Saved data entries
+ + +
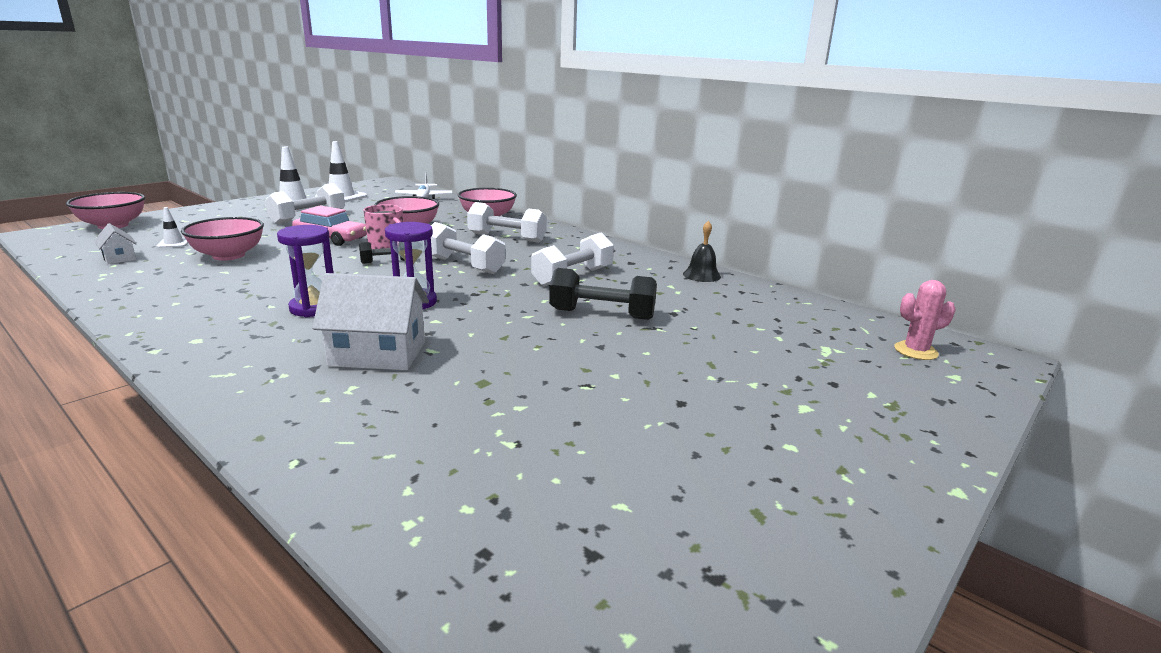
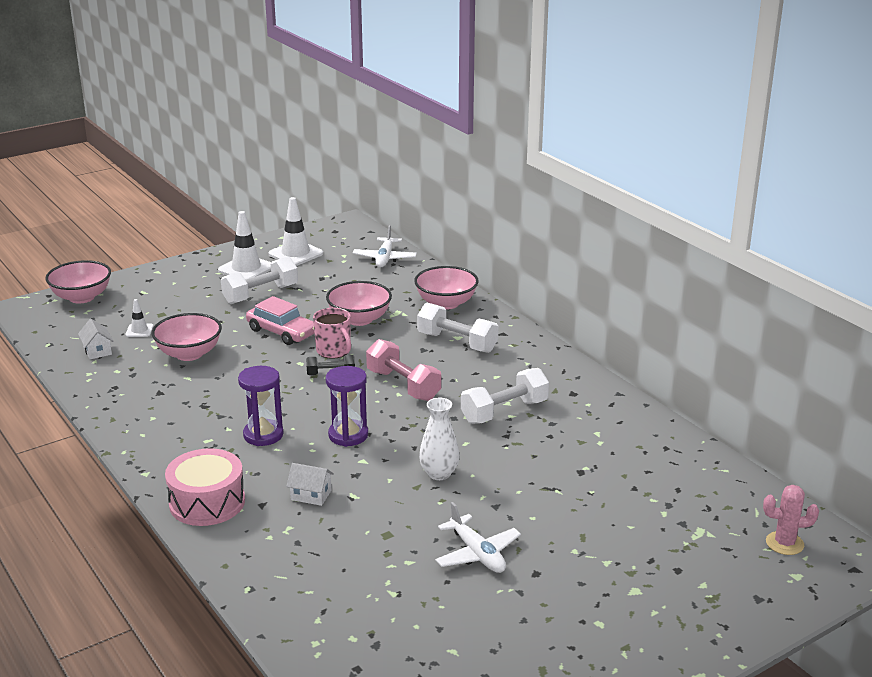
camera: 15 degrees right, 5 degrees up
white house [312,273,429,370] -> white house [286,463,334,506], size x0.52
white dumbbell [424,222,506,274] -> pink dumbbell [366,339,441,401]
black dumbbell [549,268,657,320] -> none
black bell [683,221,721,282] -> none
none -> pink drum [165,448,245,526]
none -> white vase [419,398,460,480]
none -> white plane [435,502,521,573]

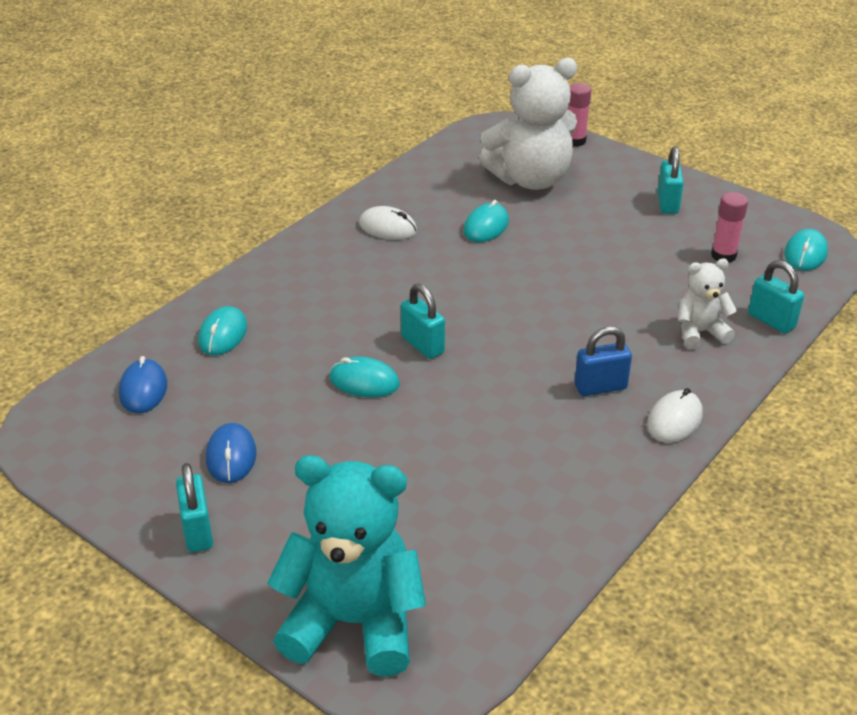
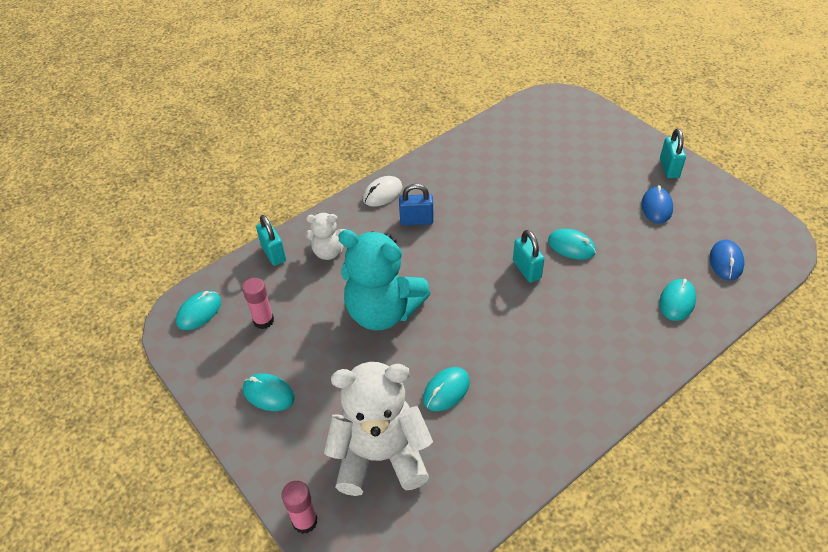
camera: 165 degrees left, 10 degrees up
turquoise teddy bear [267,455,426,677] -> turquoise teddy bear moved to [338,230,430,330]
white mouse [359,206,417,240] -> none
turquoise padlock [657,147,684,214] -> turquoise mouse [243,373,294,411]

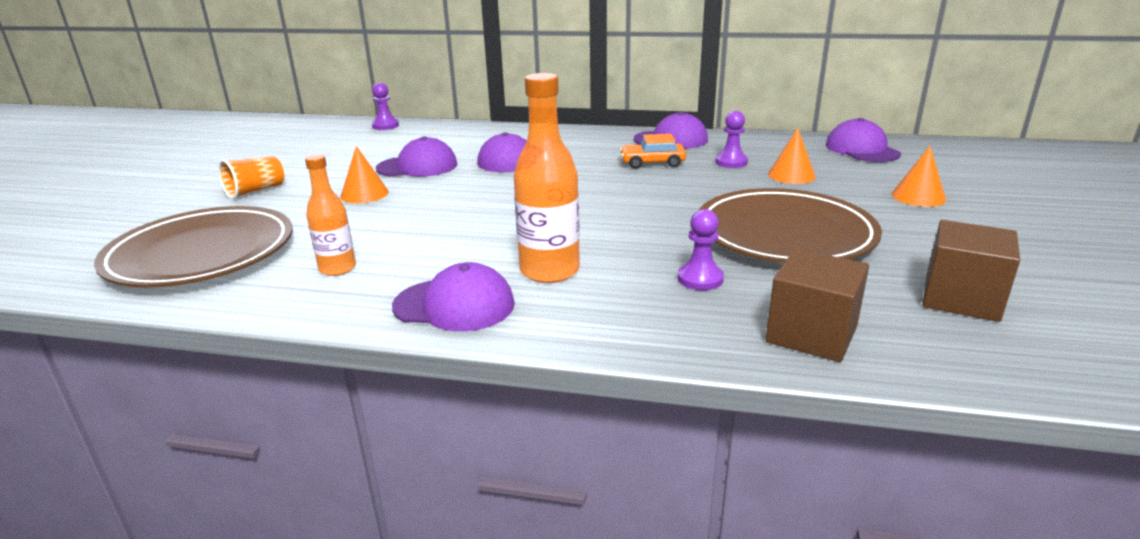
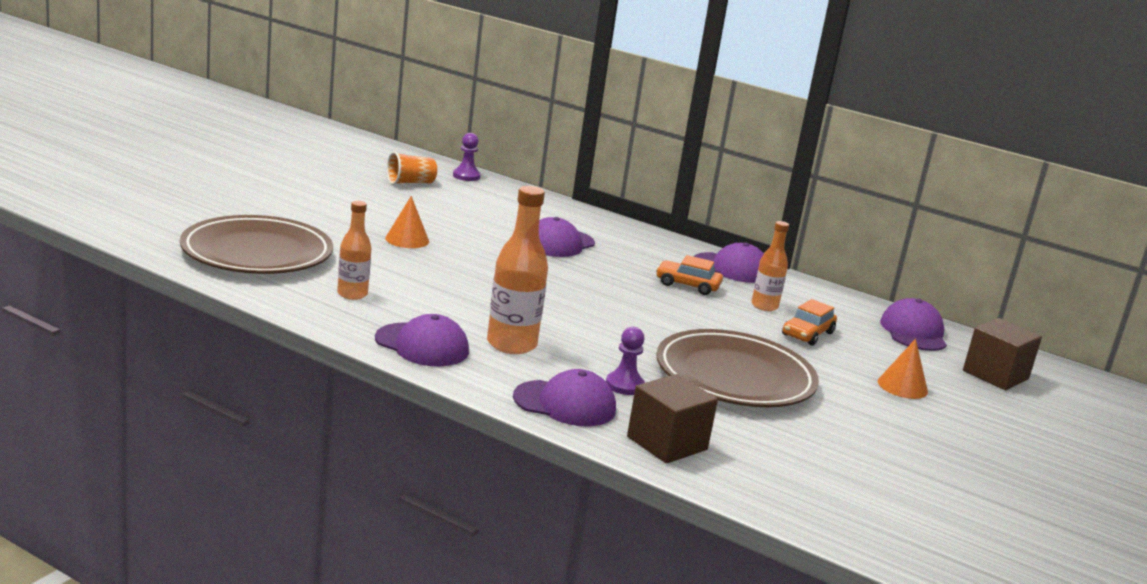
camera: 15 degrees right, 5 degrees down
orange cup [218,156,284,199] -> orange cup moved to [387,152,437,185]
purple cap [376,136,457,177] -> purple cap moved to [513,369,616,426]
purple pawn [715,111,748,168] -> orange bottle [751,221,789,311]
orange cone [768,128,816,184] -> orange car [782,299,837,346]
brown cube [923,220,1020,322] -> brown cube moved to [963,318,1042,390]

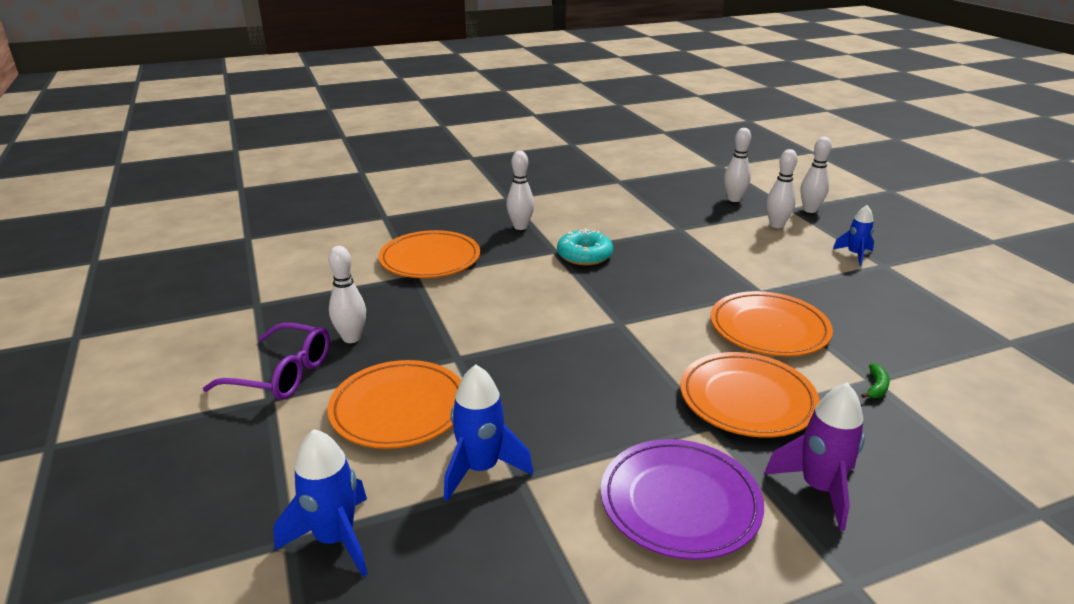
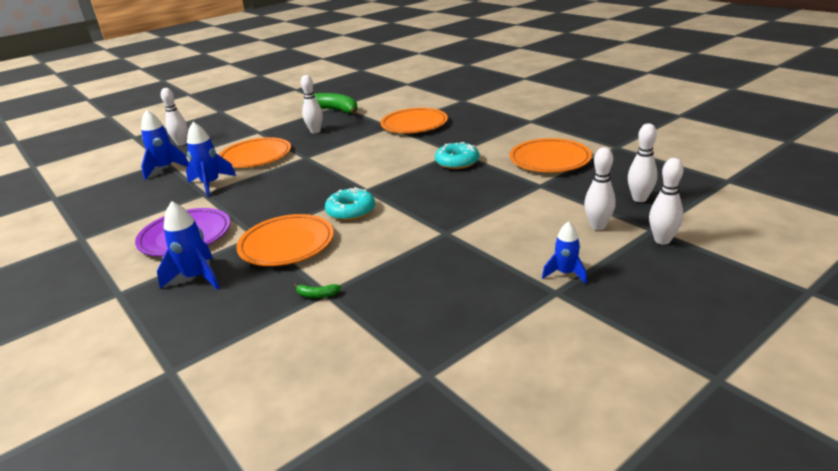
camera: 75 degrees right, 0 degrees up
purple glasses [203,323,330,400] -> none
white bowling pin [506,151,534,230] -> white bowling pin moved to [161,88,188,146]
orange plate [710,291,833,357] -> orange plate moved to [510,138,592,172]
purple rocket [764,383,865,531] -> blue rocket [157,201,220,290]
none -> green banana [303,93,358,114]
none -> turquoise donut [325,187,375,221]

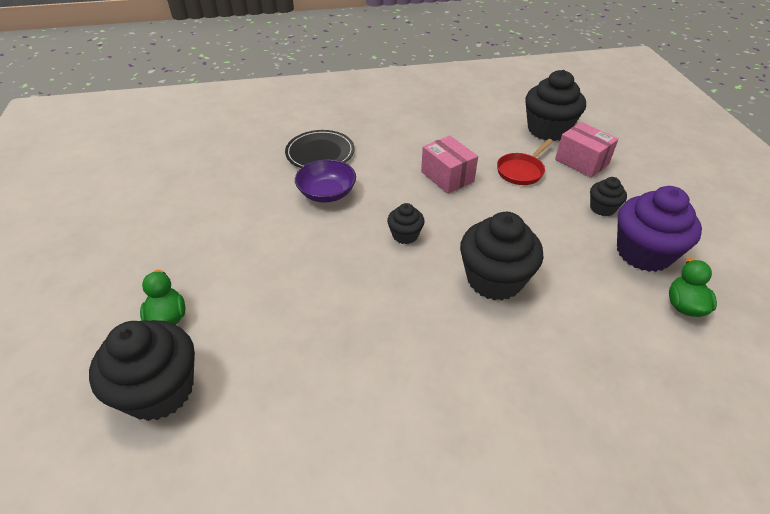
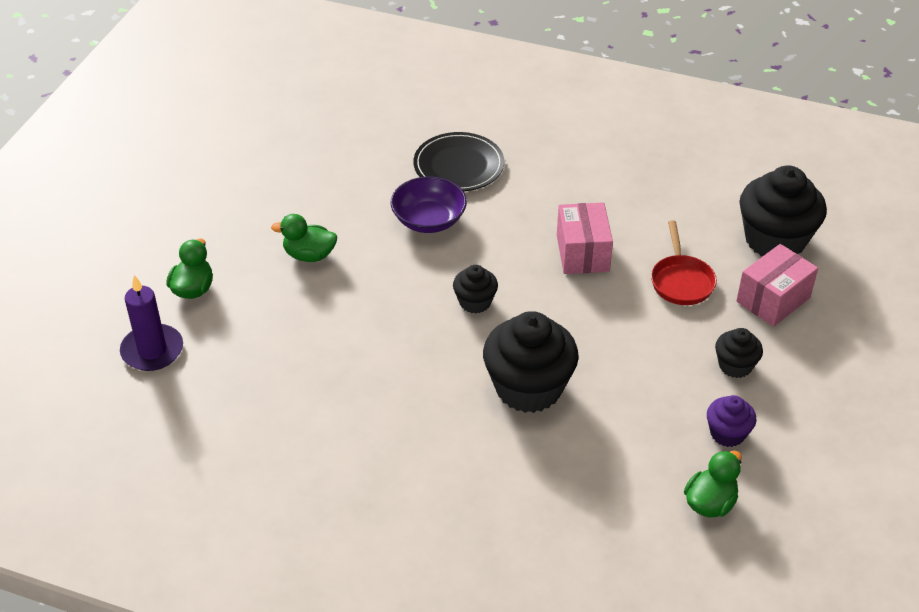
camera: 30 degrees right, 0 degrees up
black cupcake [89,320,195,421] -> purple candle [120,275,183,371]
red pan [497,139,553,185] -> red pan turned 75 degrees counterclockwise [651,220,717,305]
pink box [555,122,618,178] -> pink box turned 60 degrees clockwise [736,244,818,327]
purple cupcake [617,186,702,272] -> purple cupcake [707,395,756,447], size x0.51
none -> green duck [271,214,337,262]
+ + +
WHAT TO DO. Copy out every line above without change, dropping the pictures.

TASK RESPONSE.
camera: 15 degrees right, 5 degrees up
white house [312,273,429,370] -> white house [286,463,334,506], size x0.52
white dumbbell [424,222,506,274] -> pink dumbbell [366,339,441,401]
black dumbbell [549,268,657,320] -> none
black bell [683,221,721,282] -> none
none -> pink drum [165,448,245,526]
none -> white vase [419,398,460,480]
none -> white plane [435,502,521,573]

camera: 165 degrees left, 10 degrees up
turquoise teddy bear [267,455,426,677] -> turquoise teddy bear moved to [338,230,430,330]
white mouse [359,206,417,240] -> none
turquoise padlock [657,147,684,214] -> turquoise mouse [243,373,294,411]

camera: 15 degrees right, 5 degrees down
orange cup [218,156,284,199] -> orange cup moved to [387,152,437,185]
purple cap [376,136,457,177] -> purple cap moved to [513,369,616,426]
purple pawn [715,111,748,168] -> orange bottle [751,221,789,311]
orange cone [768,128,816,184] -> orange car [782,299,837,346]
brown cube [923,220,1020,322] -> brown cube moved to [963,318,1042,390]

camera: 75 degrees right, 0 degrees up
purple glasses [203,323,330,400] -> none
white bowling pin [506,151,534,230] -> white bowling pin moved to [161,88,188,146]
orange plate [710,291,833,357] -> orange plate moved to [510,138,592,172]
purple rocket [764,383,865,531] -> blue rocket [157,201,220,290]
none -> green banana [303,93,358,114]
none -> turquoise donut [325,187,375,221]

camera: 30 degrees right, 0 degrees up
black cupcake [89,320,195,421] -> purple candle [120,275,183,371]
red pan [497,139,553,185] -> red pan turned 75 degrees counterclockwise [651,220,717,305]
pink box [555,122,618,178] -> pink box turned 60 degrees clockwise [736,244,818,327]
purple cupcake [617,186,702,272] -> purple cupcake [707,395,756,447], size x0.51
none -> green duck [271,214,337,262]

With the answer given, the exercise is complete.